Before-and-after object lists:

┄┄┄┄┄┄┄┄┄┄

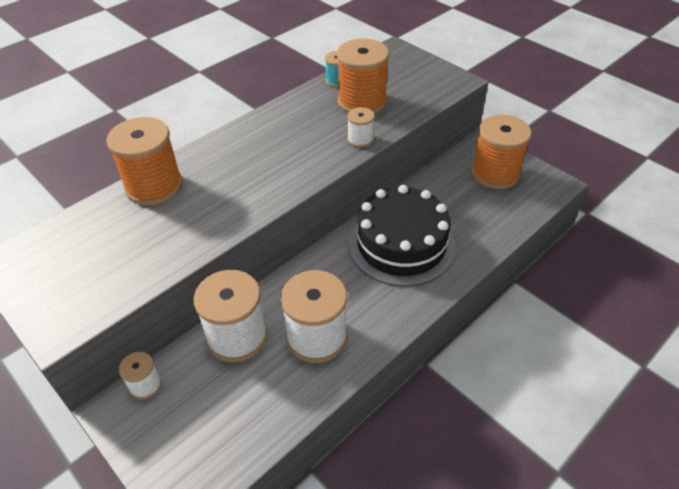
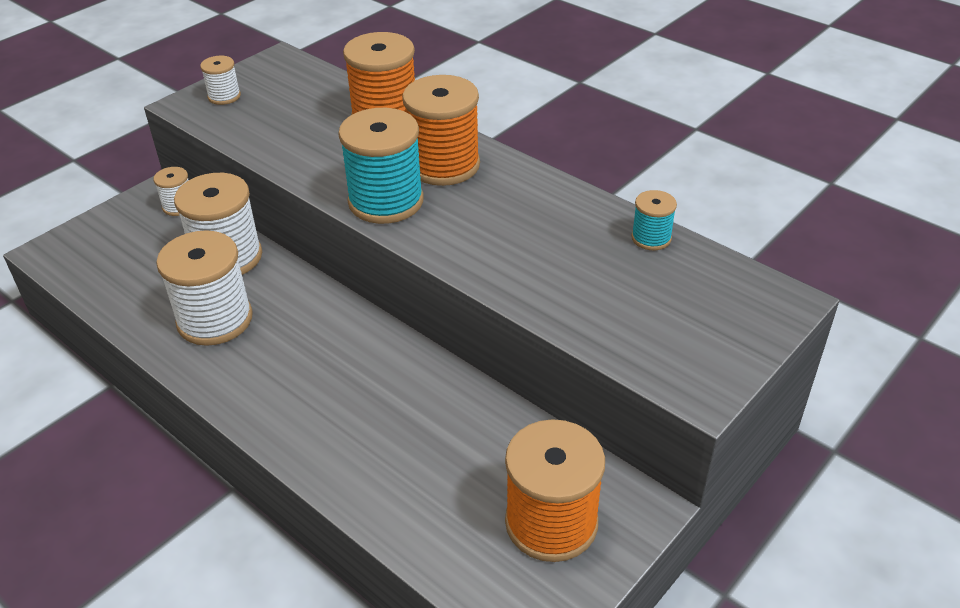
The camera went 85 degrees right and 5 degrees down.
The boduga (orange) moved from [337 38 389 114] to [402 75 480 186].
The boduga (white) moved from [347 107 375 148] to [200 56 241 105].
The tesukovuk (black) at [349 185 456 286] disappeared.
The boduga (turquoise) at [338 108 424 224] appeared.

┄┄┄┄┄┄┄┄┄┄

Activity:
From the entries above, extract every line where the word "boduga" appears.

Result of the exercise:
The boduga (orange) moved from [337 38 389 114] to [402 75 480 186].
The boduga (white) moved from [347 107 375 148] to [200 56 241 105].
The boduga (turquoise) at [338 108 424 224] appeared.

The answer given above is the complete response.